(Provided records)

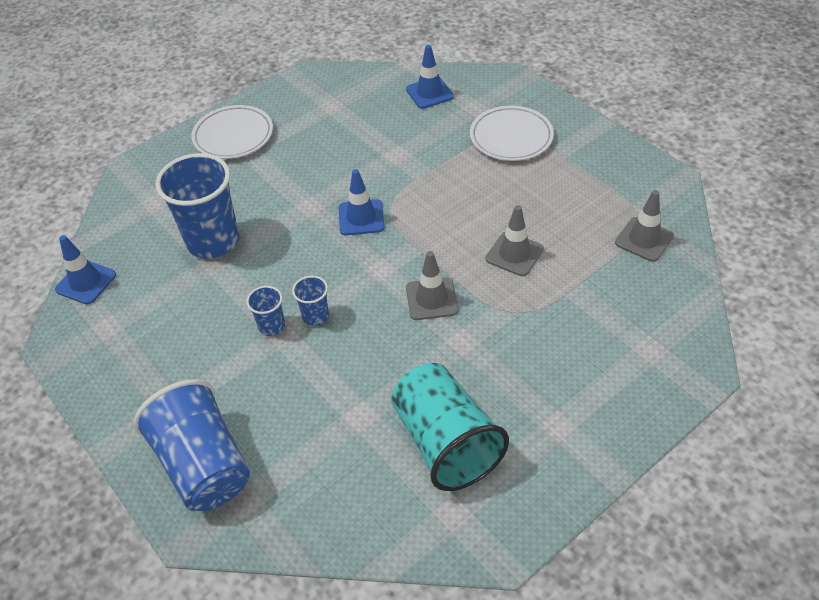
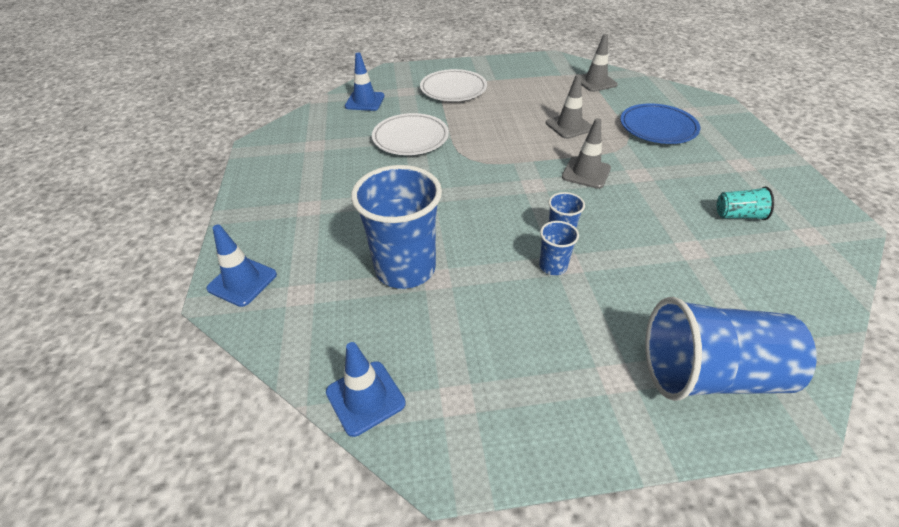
camera: 60 degrees left, 5 degrees down
(233, 136) = (275, 209): white plate -> white plate (410, 138)
(361, 218) = (466, 175): blue traffic cone -> blue traffic cone (242, 281)
(445, 442) = (738, 215): turquoise cup -> turquoise cup, size x0.46
(578, 329) = (657, 128): none -> blue plate

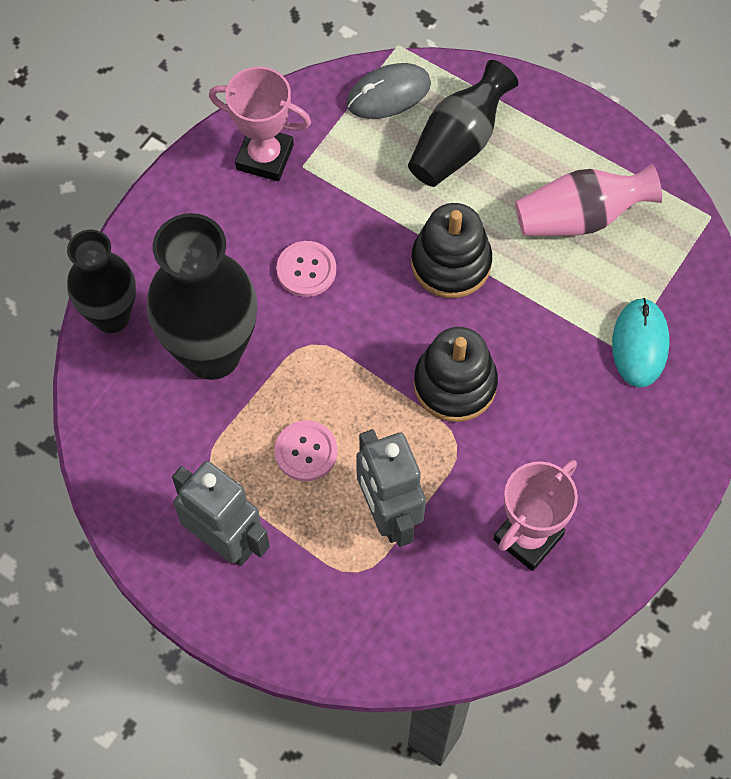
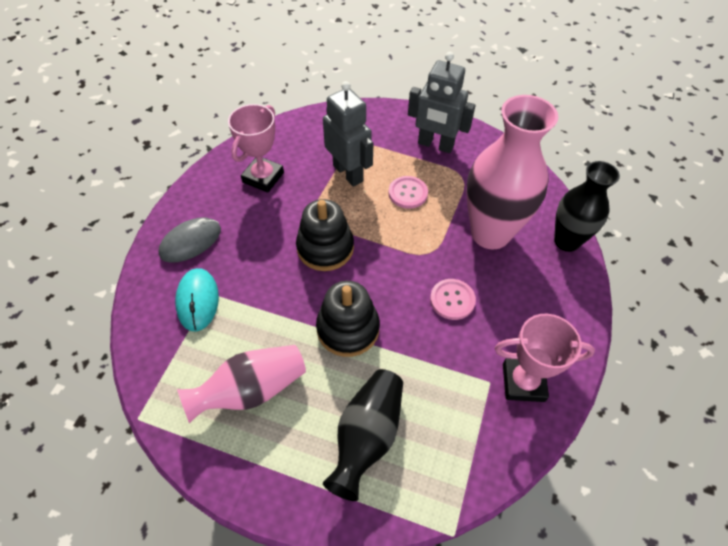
camera: 165 degrees right, 10 degrees down
(212, 353) = (490, 233): black vase -> pink vase
(388, 94) = (444, 473): grey mouse -> grey mouse (190, 242)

(End Provided records)

Your assignment: Scan the entries above for the word "blue", then copy every line in which it occurs.

Solved problem:
(361, 218) = (466, 175): blue traffic cone -> blue traffic cone (242, 281)
(578, 329) = (657, 128): none -> blue plate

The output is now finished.